Coordinate-based change listings:
################

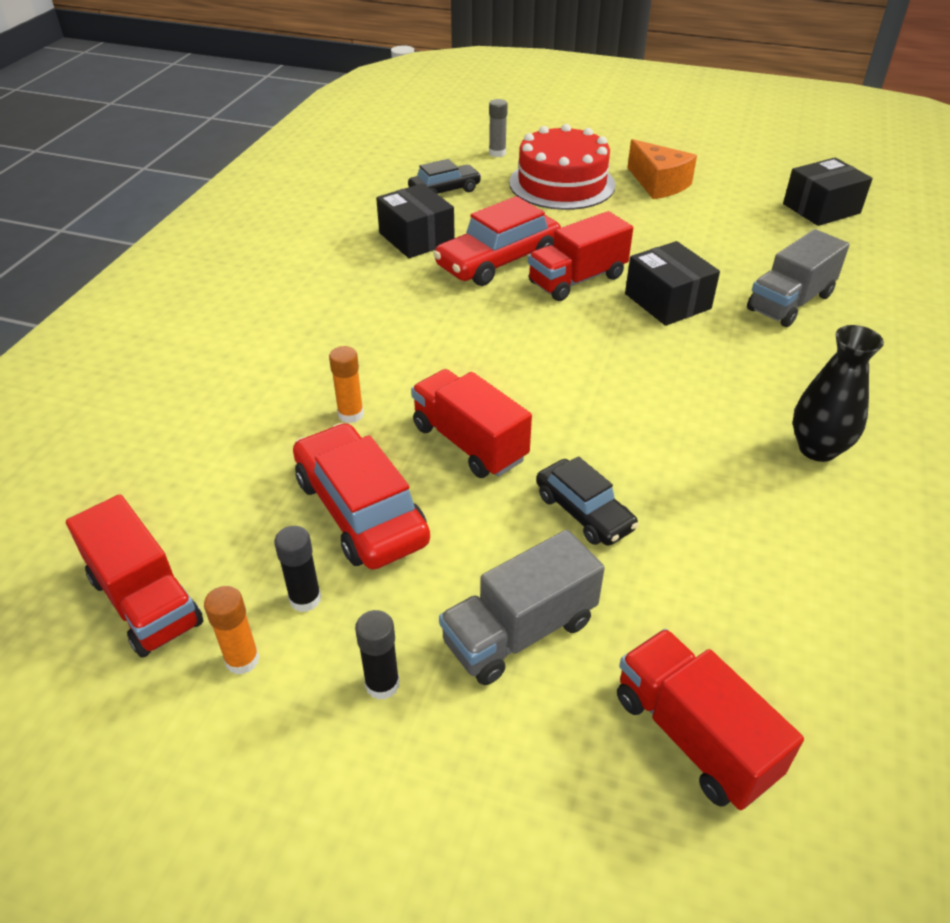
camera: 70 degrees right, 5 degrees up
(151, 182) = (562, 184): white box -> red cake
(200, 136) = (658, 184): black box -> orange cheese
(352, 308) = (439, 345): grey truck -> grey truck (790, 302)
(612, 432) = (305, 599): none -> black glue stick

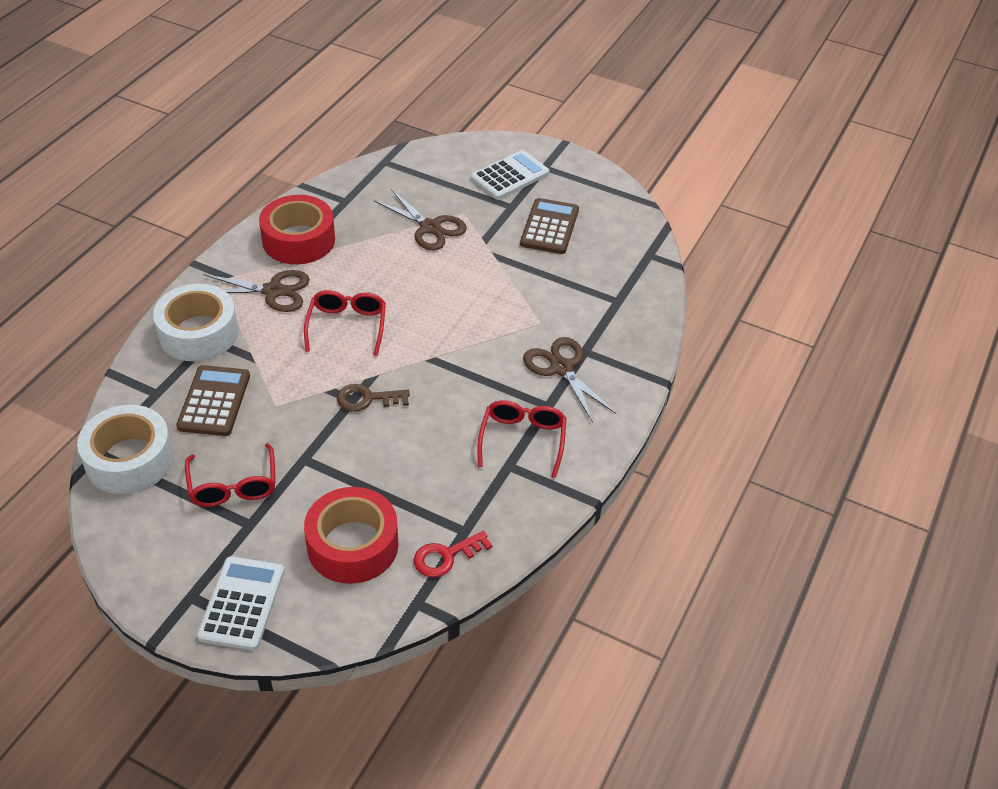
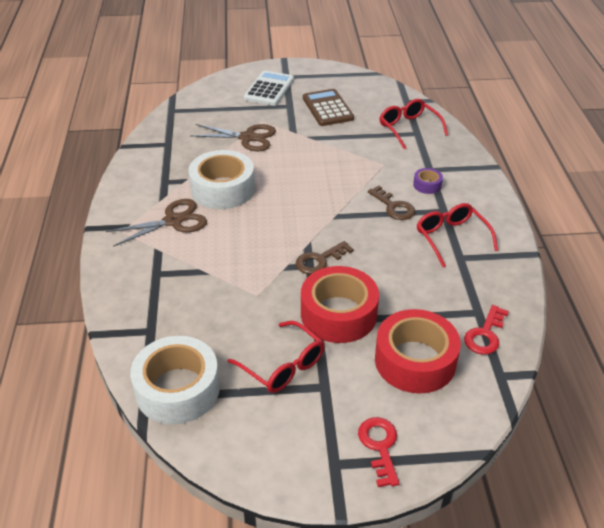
camera: 30 degrees left, 5 degrees down
(198, 333) = (142, 273): white tape -> white tape (223, 189)
(214, 401) = (205, 314): brown calculator -> none
(242, 603) = (379, 446): white calculator -> red key
(298, 240) = (158, 181): red tape -> red tape (338, 314)
(347, 326) = (254, 220): red glasses -> red glasses (408, 128)
(499, 376) = (394, 207): none -> brown key
(561, 368) = (427, 185): brown scissors -> purple tape

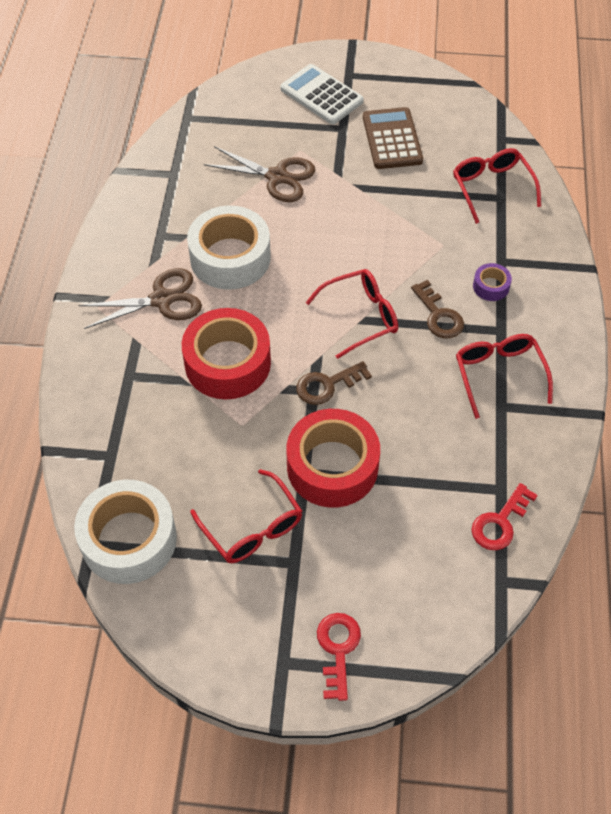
camera: 10 degrees right, 15 degrees up
(269, 89) = (321, 95): white calculator -> white calculator turned 75 degrees counterclockwise
(334, 214) = (361, 317): none -> red glasses
(415, 361) = (406, 545): red tape -> red tape (227, 363)

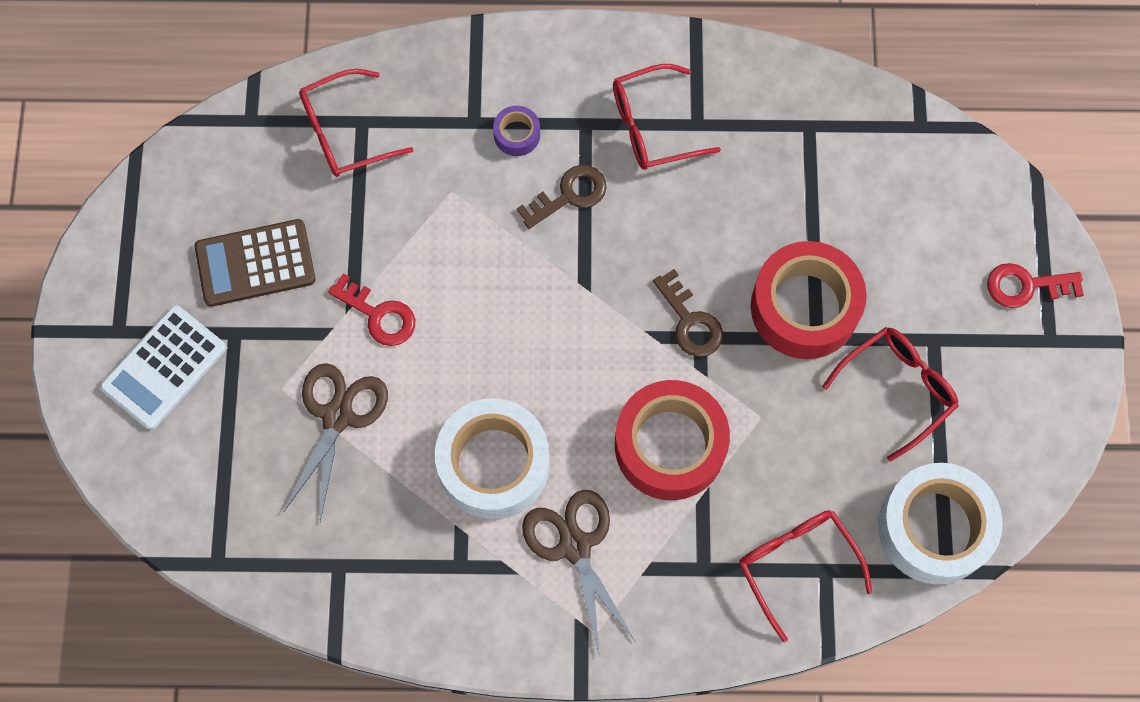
camera: 95 degrees left, 15 degrees up
(361, 317) = (580, 288): red glasses -> red glasses (796, 564)
(500, 522) = (851, 127): red key -> red key (379, 315)

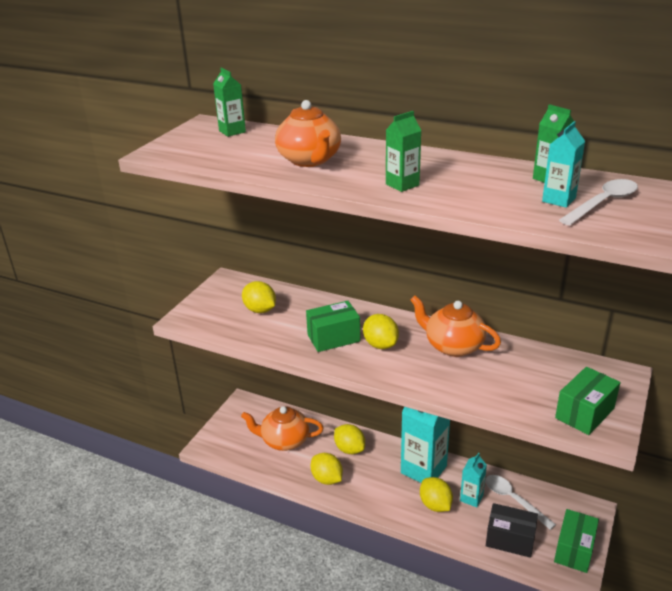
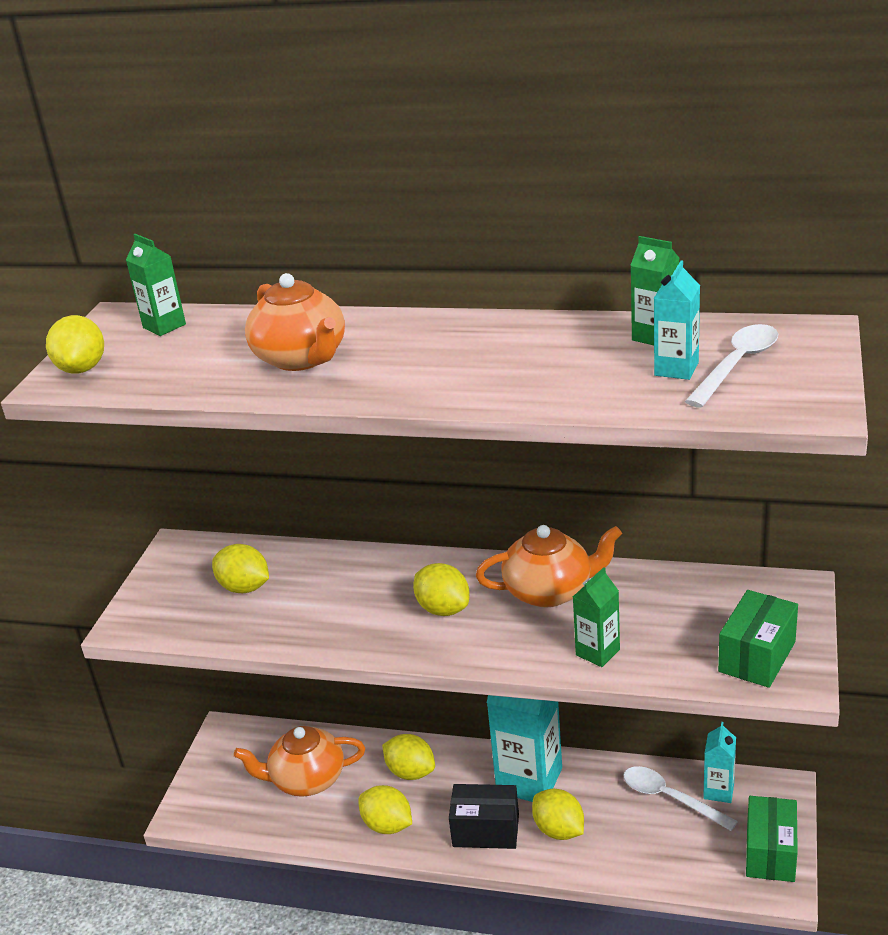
camera: 10 degrees left, 0 degrees up
(173, 148) = (82, 368): none -> yellow lemon
(333, 338) = (370, 611): green box -> none
(402, 185) = (451, 379): green carton -> green carton (597, 652)
(453, 346) = (550, 591): orange teapot -> orange teapot turned 150 degrees clockwise
(471, 498) = (609, 808): turquoise carton -> turquoise carton (718, 791)
(510, 539) = (677, 858): black box -> black box (486, 830)

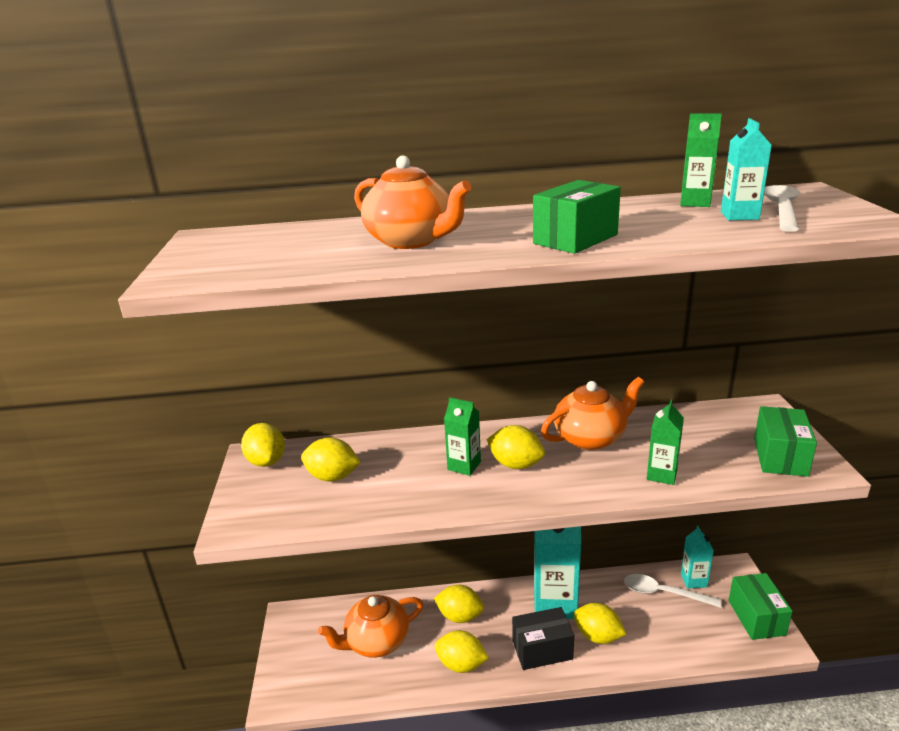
camera: 20 degrees left, 5 degrees down
(82, 368) = (194, 268): yellow lemon -> yellow lemon (266, 461)
(164, 326) = (257, 236): green carton -> green carton (464, 466)
(462, 382) = (575, 239): none -> green box

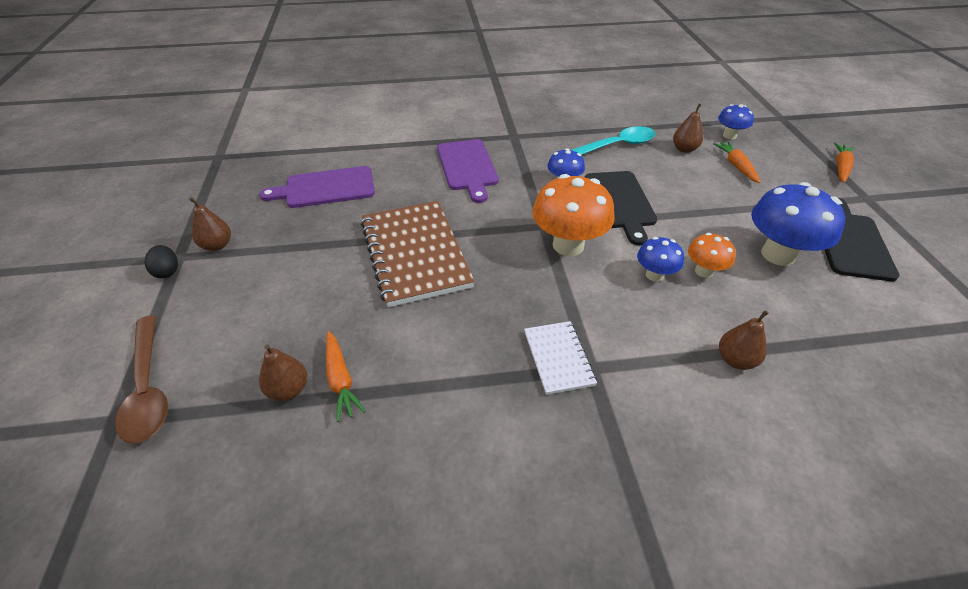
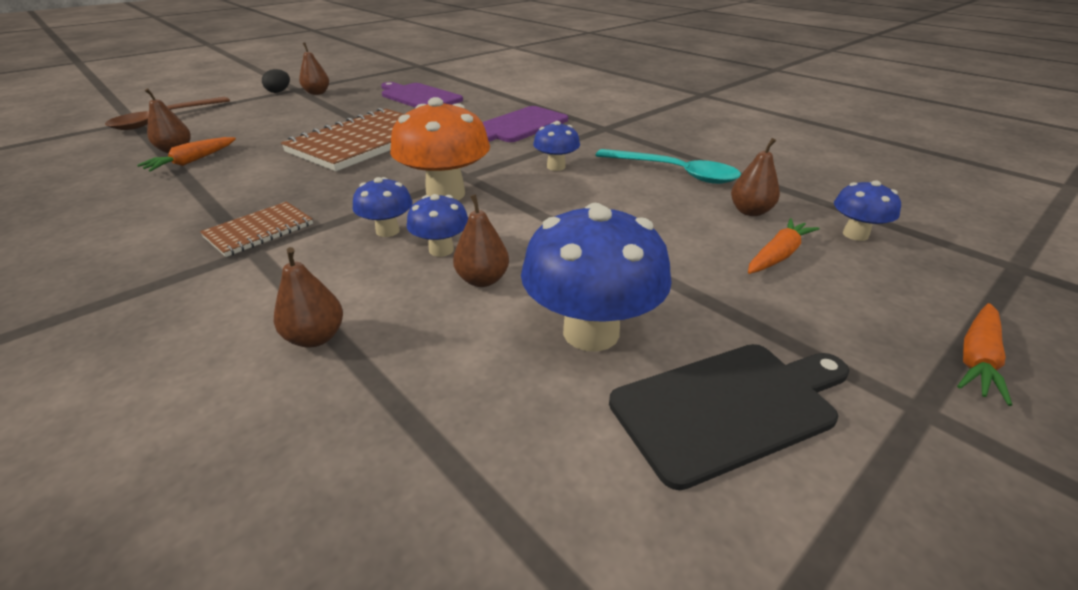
camera: 55 degrees right, 10 degrees down
(558, 358) = (259, 231): white notebook -> brown notebook
(609, 290) = (387, 231): none -> blue mushroom
(619, 202) = (561, 200): black cutting board -> none
(704, 271) = (482, 280): orange mushroom -> brown pear
(841, 167) = (977, 359): orange carrot -> orange carrot turned 135 degrees clockwise

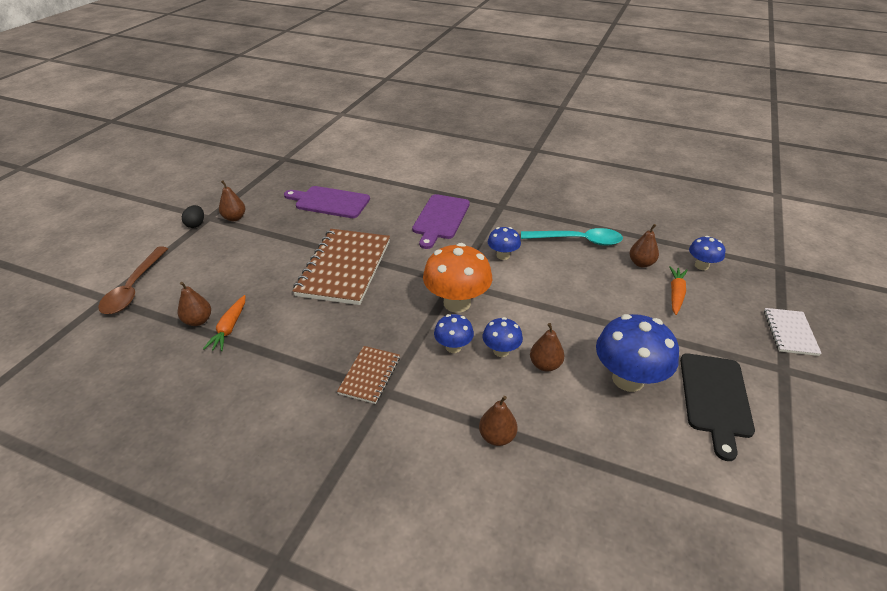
camera: 25 degrees left, 5 degrees up
(729, 407) = (715, 398): black cutting board -> black cutting board turned 150 degrees clockwise
(977, 359) = (790, 333): orange carrot -> white notebook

################

Pictures are not part of the copy; transcribe the rest of the data verbatim.

#### Result of the exercise
camera: 70 degrees right, 5 degrees up
(151, 182) = (562, 184): white box -> red cake
(200, 136) = (658, 184): black box -> orange cheese
(352, 308) = (439, 345): grey truck -> grey truck (790, 302)
(612, 432) = (305, 599): none -> black glue stick

camera: 30 degrees left, 5 degrees down
(198, 333) = (142, 273): white tape -> white tape (223, 189)
(214, 401) = (205, 314): brown calculator -> none
(242, 603) = (379, 446): white calculator -> red key
(298, 240) = (158, 181): red tape -> red tape (338, 314)
(347, 326) = (254, 220): red glasses -> red glasses (408, 128)
(499, 376) = (394, 207): none -> brown key
(561, 368) = (427, 185): brown scissors -> purple tape

camera: 10 degrees right, 15 degrees up
(269, 89) = (321, 95): white calculator -> white calculator turned 75 degrees counterclockwise
(334, 214) = (361, 317): none -> red glasses
(415, 361) = (406, 545): red tape -> red tape (227, 363)

camera: 95 degrees left, 15 degrees up
(361, 317) = (580, 288): red glasses -> red glasses (796, 564)
(500, 522) = (851, 127): red key -> red key (379, 315)

camera: 10 degrees left, 0 degrees up
(173, 148) = (82, 368): none -> yellow lemon
(333, 338) = (370, 611): green box -> none
(402, 185) = (451, 379): green carton -> green carton (597, 652)
(453, 346) = (550, 591): orange teapot -> orange teapot turned 150 degrees clockwise
(471, 498) = (609, 808): turquoise carton -> turquoise carton (718, 791)
(510, 539) = (677, 858): black box -> black box (486, 830)

camera: 20 degrees left, 5 degrees down
(82, 368) = (194, 268): yellow lemon -> yellow lemon (266, 461)
(164, 326) = (257, 236): green carton -> green carton (464, 466)
(462, 382) = (575, 239): none -> green box

camera: 55 degrees right, 10 degrees down
(558, 358) = (259, 231): white notebook -> brown notebook
(609, 290) = (387, 231): none -> blue mushroom
(619, 202) = (561, 200): black cutting board -> none
(704, 271) = (482, 280): orange mushroom -> brown pear
(841, 167) = (977, 359): orange carrot -> orange carrot turned 135 degrees clockwise

camera: 25 degrees left, 5 degrees up
(729, 407) = (715, 398): black cutting board -> black cutting board turned 150 degrees clockwise
(977, 359) = (790, 333): orange carrot -> white notebook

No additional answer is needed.